[[ Records provided, beginning ]]
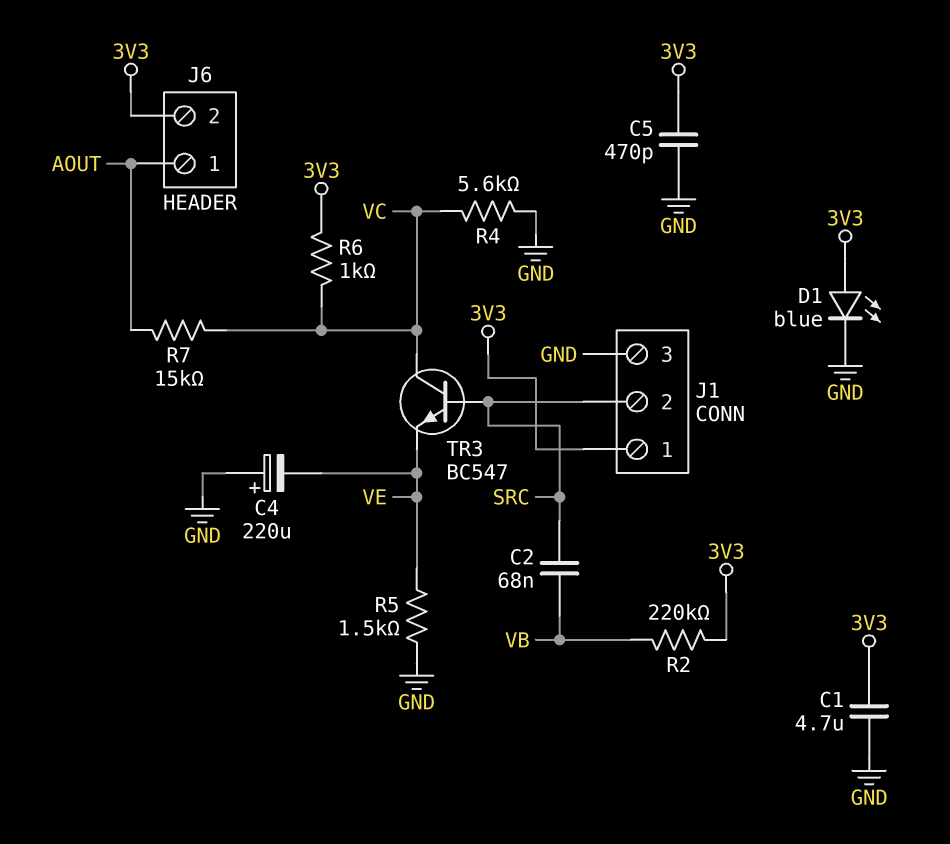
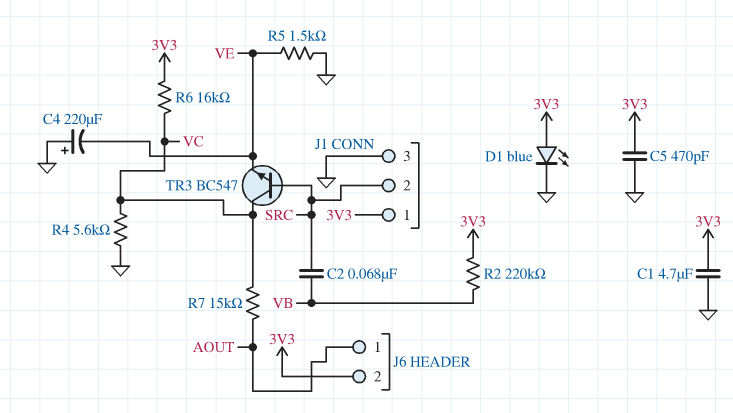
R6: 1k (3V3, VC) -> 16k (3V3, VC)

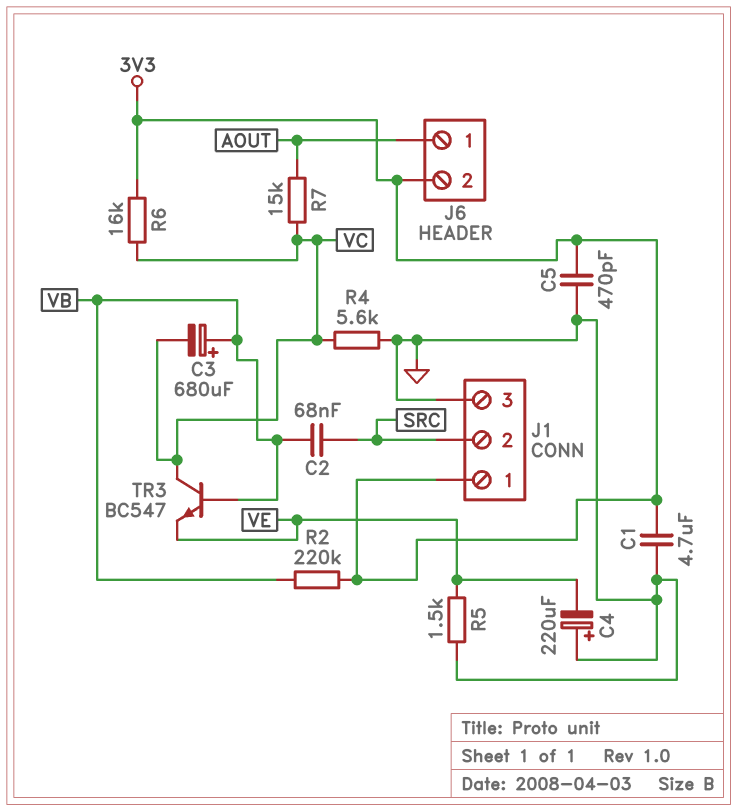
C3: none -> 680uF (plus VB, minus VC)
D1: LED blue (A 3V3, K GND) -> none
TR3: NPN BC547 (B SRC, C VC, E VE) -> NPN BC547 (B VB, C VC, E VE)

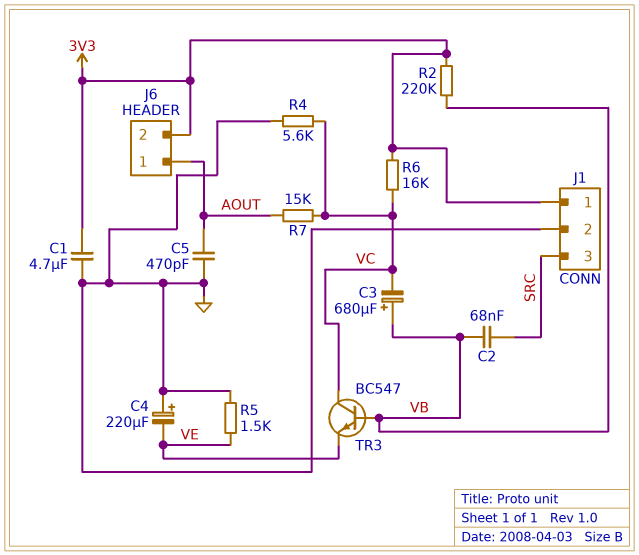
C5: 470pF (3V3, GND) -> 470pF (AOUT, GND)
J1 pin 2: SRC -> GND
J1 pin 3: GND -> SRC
[[ Records provided, end ]]
[[ Records provided, beginning ]]
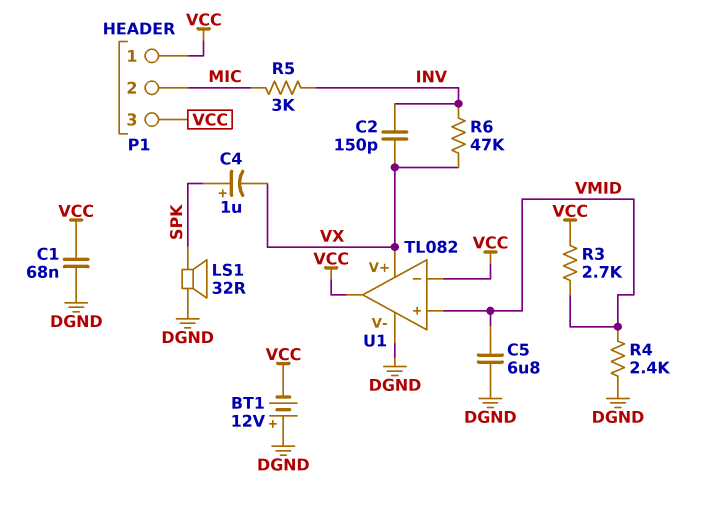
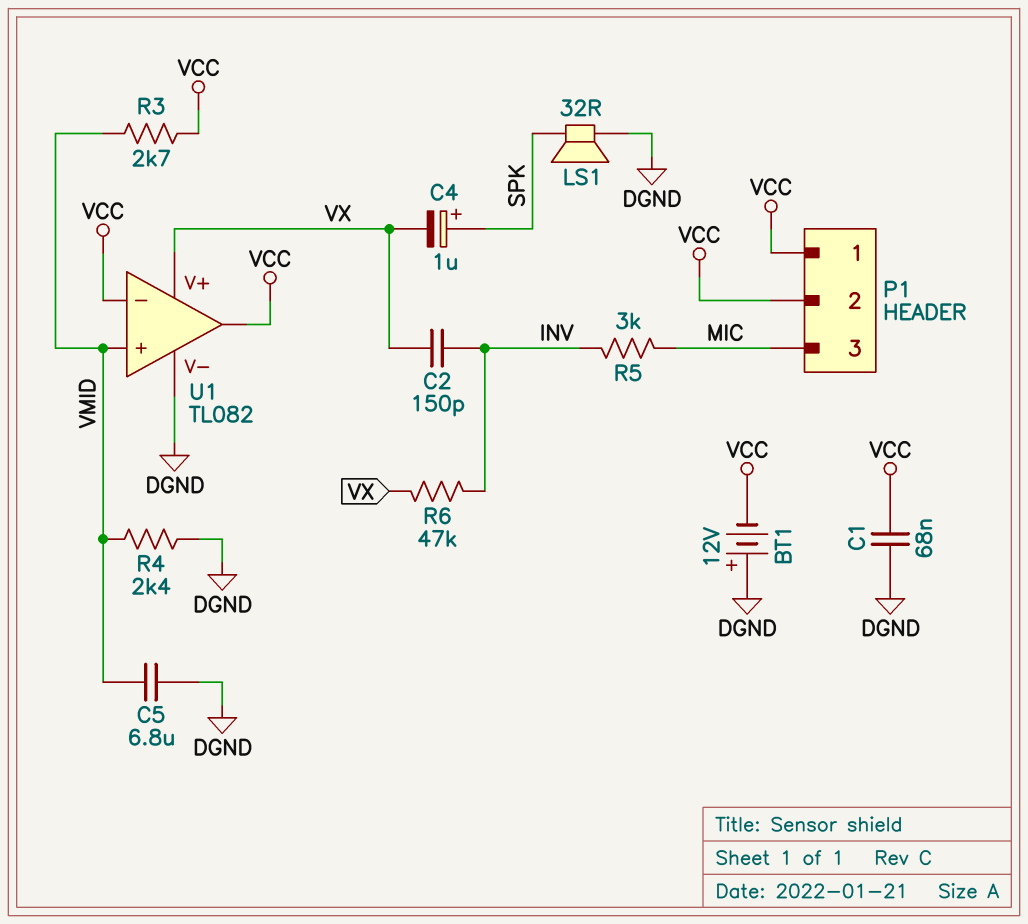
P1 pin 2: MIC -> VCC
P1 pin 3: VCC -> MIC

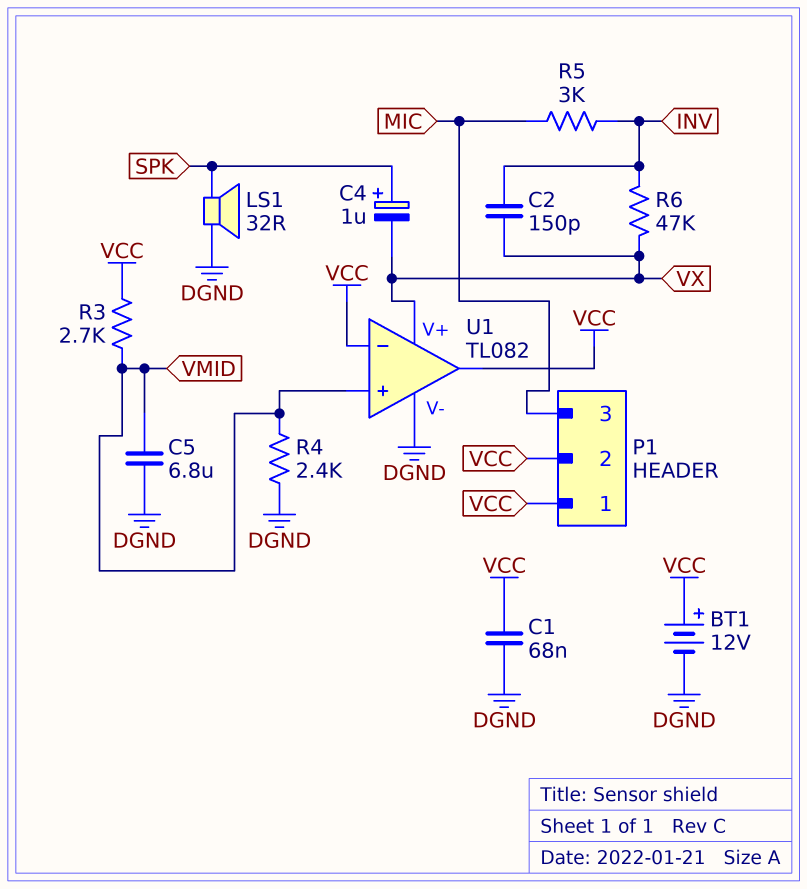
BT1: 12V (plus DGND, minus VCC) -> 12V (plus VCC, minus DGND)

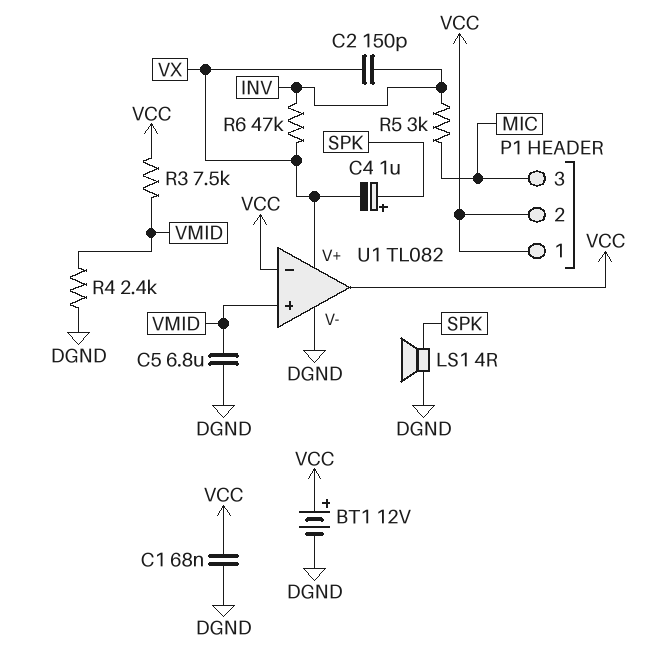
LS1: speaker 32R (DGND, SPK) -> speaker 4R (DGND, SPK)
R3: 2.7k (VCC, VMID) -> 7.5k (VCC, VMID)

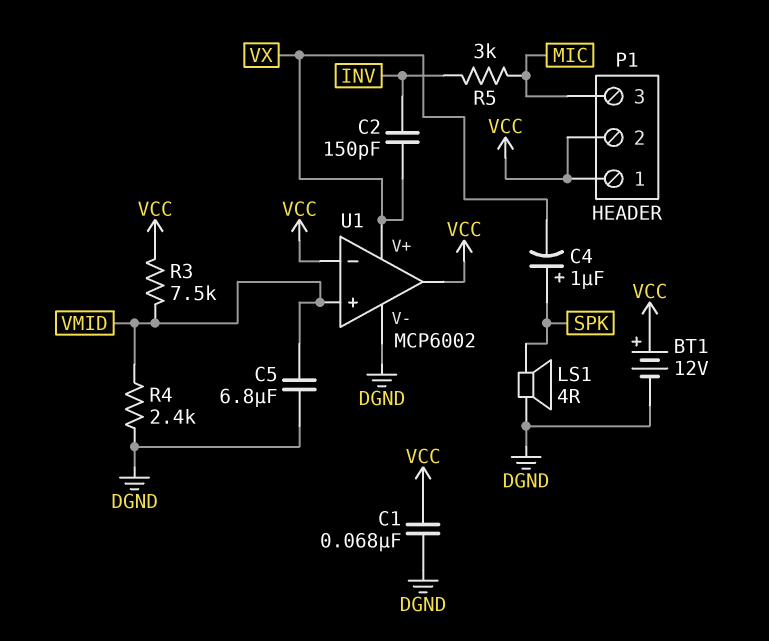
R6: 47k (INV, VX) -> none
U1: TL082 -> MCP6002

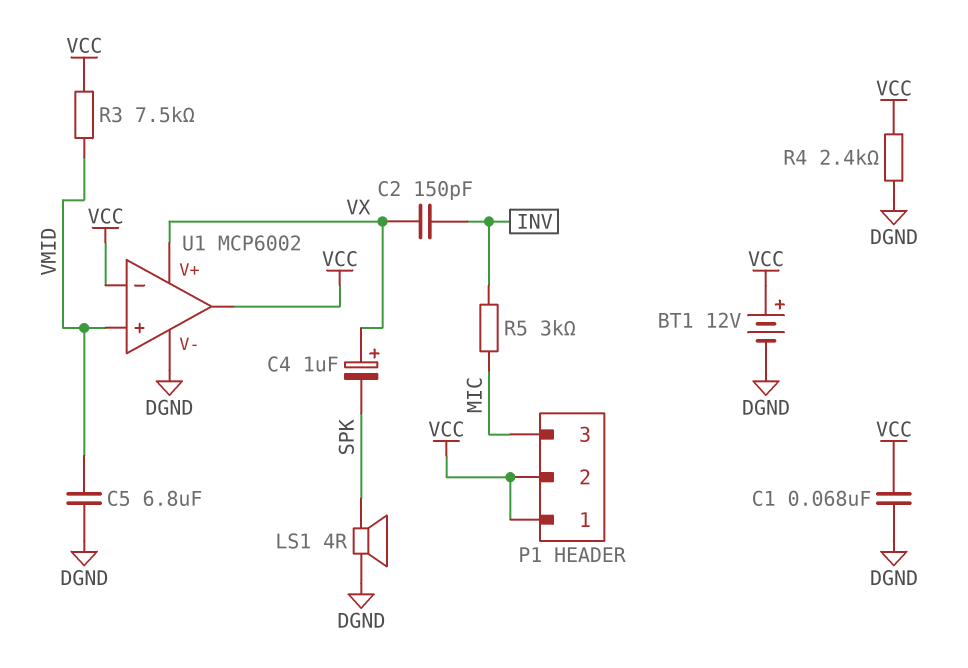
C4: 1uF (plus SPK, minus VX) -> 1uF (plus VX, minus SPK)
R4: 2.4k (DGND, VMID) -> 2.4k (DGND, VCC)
[[ Records provided, end ]]
# Task:
Using the entries above, repeat exactly the lines from the one with "C3: none -> 680uF (plus VB, minus VC)" to the one with "J1 pin 3: GND -> SRC", both included, and leave the pictures behind.

# Task response:
C3: none -> 680uF (plus VB, minus VC)
D1: LED blue (A 3V3, K GND) -> none
TR3: NPN BC547 (B SRC, C VC, E VE) -> NPN BC547 (B VB, C VC, E VE)

C5: 470pF (3V3, GND) -> 470pF (AOUT, GND)
J1 pin 2: SRC -> GND
J1 pin 3: GND -> SRC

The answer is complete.